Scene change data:
------------------------------------------------------------
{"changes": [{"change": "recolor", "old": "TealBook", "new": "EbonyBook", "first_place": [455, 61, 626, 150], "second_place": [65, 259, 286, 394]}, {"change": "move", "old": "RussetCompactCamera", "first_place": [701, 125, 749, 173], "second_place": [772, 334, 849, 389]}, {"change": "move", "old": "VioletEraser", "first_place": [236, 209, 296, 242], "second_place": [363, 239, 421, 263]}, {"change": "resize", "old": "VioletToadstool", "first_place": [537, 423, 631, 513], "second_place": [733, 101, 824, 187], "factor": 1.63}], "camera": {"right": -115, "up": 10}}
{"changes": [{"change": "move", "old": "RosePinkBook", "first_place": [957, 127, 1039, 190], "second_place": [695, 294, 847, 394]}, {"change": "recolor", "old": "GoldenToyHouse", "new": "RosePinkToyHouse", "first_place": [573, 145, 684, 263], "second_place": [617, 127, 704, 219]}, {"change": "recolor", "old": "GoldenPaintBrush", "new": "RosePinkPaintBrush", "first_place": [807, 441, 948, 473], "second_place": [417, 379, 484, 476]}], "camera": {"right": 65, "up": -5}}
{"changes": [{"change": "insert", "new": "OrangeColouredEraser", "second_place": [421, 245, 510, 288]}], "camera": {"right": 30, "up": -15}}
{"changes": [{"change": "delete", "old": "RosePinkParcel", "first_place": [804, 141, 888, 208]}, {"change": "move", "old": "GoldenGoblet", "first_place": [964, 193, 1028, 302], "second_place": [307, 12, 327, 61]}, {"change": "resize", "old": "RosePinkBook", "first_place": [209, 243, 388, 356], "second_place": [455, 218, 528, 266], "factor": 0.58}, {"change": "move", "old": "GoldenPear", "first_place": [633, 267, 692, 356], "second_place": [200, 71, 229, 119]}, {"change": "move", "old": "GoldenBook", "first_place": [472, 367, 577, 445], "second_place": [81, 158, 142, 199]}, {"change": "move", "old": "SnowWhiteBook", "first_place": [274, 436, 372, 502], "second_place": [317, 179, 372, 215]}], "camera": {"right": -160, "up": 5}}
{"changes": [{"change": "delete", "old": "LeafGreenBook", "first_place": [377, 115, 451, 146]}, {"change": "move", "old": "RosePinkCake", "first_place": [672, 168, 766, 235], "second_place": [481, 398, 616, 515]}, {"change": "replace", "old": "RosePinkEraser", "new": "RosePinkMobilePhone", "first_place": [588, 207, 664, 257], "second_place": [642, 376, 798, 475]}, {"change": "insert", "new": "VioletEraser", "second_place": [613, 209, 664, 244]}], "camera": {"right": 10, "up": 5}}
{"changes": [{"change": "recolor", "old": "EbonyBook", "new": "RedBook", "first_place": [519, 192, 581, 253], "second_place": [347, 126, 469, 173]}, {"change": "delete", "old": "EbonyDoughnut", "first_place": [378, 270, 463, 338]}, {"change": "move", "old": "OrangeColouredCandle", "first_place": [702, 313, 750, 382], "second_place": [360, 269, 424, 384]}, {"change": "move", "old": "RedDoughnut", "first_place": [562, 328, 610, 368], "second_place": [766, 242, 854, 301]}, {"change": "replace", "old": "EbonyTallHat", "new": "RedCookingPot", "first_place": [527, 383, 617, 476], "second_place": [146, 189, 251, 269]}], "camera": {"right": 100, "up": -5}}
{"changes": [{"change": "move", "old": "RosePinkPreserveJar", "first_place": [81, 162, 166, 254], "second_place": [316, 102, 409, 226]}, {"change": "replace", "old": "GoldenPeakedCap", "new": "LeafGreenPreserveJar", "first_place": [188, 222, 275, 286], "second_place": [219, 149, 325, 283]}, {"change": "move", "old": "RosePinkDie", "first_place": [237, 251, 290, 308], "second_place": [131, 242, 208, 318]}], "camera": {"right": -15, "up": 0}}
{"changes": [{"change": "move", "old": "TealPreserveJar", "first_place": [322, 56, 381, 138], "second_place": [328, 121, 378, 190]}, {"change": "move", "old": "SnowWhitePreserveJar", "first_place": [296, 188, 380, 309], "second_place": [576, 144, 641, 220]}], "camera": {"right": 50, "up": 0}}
------------------------------------------------------------
● **Exercise instructions**:
Retype each record exactly, leaving nothing out.

● **Task result**:
{"changes": [{"change": "recolor", "old": "TealBook", "new": "EbonyBook", "first_place": [455, 61, 626, 150], "second_place": [65, 259, 286, 394]}, {"change": "move", "old": "RussetCompactCamera", "first_place": [701, 125, 749, 173], "second_place": [772, 334, 849, 389]}, {"change": "move", "old": "VioletEraser", "first_place": [236, 209, 296, 242], "second_place": [363, 239, 421, 263]}, {"change": "resize", "old": "VioletToadstool", "first_place": [537, 423, 631, 513], "second_place": [733, 101, 824, 187], "factor": 1.63}], "camera": {"right": -115, "up": 10}}
{"changes": [{"change": "move", "old": "RosePinkBook", "first_place": [957, 127, 1039, 190], "second_place": [695, 294, 847, 394]}, {"change": "recolor", "old": "GoldenToyHouse", "new": "RosePinkToyHouse", "first_place": [573, 145, 684, 263], "second_place": [617, 127, 704, 219]}, {"change": "recolor", "old": "GoldenPaintBrush", "new": "RosePinkPaintBrush", "first_place": [807, 441, 948, 473], "second_place": [417, 379, 484, 476]}], "camera": {"right": 65, "up": -5}}
{"changes": [{"change": "insert", "new": "OrangeColouredEraser", "second_place": [421, 245, 510, 288]}], "camera": {"right": 30, "up": -15}}
{"changes": [{"change": "delete", "old": "RosePinkParcel", "first_place": [804, 141, 888, 208]}, {"change": "move", "old": "GoldenGoblet", "first_place": [964, 193, 1028, 302], "second_place": [307, 12, 327, 61]}, {"change": "resize", "old": "RosePinkBook", "first_place": [209, 243, 388, 356], "second_place": [455, 218, 528, 266], "factor": 0.58}, {"change": "move", "old": "GoldenPear", "first_place": [633, 267, 692, 356], "second_place": [200, 71, 229, 119]}, {"change": "move", "old": "GoldenBook", "first_place": [472, 367, 577, 445], "second_place": [81, 158, 142, 199]}, {"change": "move", "old": "SnowWhiteBook", "first_place": [274, 436, 372, 502], "second_place": [317, 179, 372, 215]}], "camera": {"right": -160, "up": 5}}
{"changes": [{"change": "delete", "old": "LeafGreenBook", "first_place": [377, 115, 451, 146]}, {"change": "move", "old": "RosePinkCake", "first_place": [672, 168, 766, 235], "second_place": [481, 398, 616, 515]}, {"change": "replace", "old": "RosePinkEraser", "new": "RosePinkMobilePhone", "first_place": [588, 207, 664, 257], "second_place": [642, 376, 798, 475]}, {"change": "insert", "new": "VioletEraser", "second_place": [613, 209, 664, 244]}], "camera": {"right": 10, "up": 5}}
{"changes": [{"change": "recolor", "old": "EbonyBook", "new": "RedBook", "first_place": [519, 192, 581, 253], "second_place": [347, 126, 469, 173]}, {"change": "delete", "old": "EbonyDoughnut", "first_place": [378, 270, 463, 338]}, {"change": "move", "old": "OrangeColouredCandle", "first_place": [702, 313, 750, 382], "second_place": [360, 269, 424, 384]}, {"change": "move", "old": "RedDoughnut", "first_place": [562, 328, 610, 368], "second_place": [766, 242, 854, 301]}, {"change": "replace", "old": "EbonyTallHat", "new": "RedCookingPot", "first_place": [527, 383, 617, 476], "second_place": [146, 189, 251, 269]}], "camera": {"right": 100, "up": -5}}
{"changes": [{"change": "move", "old": "RosePinkPreserveJar", "first_place": [81, 162, 166, 254], "second_place": [316, 102, 409, 226]}, {"change": "replace", "old": "GoldenPeakedCap", "new": "LeafGreenPreserveJar", "first_place": [188, 222, 275, 286], "second_place": [219, 149, 325, 283]}, {"change": "move", "old": "RosePinkDie", "first_place": [237, 251, 290, 308], "second_place": [131, 242, 208, 318]}], "camera": {"right": -15, "up": 0}}
{"changes": [{"change": "move", "old": "TealPreserveJar", "first_place": [322, 56, 381, 138], "second_place": [328, 121, 378, 190]}, {"change": "move", "old": "SnowWhitePreserveJar", "first_place": [296, 188, 380, 309], "second_place": [576, 144, 641, 220]}], "camera": {"right": 50, "up": 0}}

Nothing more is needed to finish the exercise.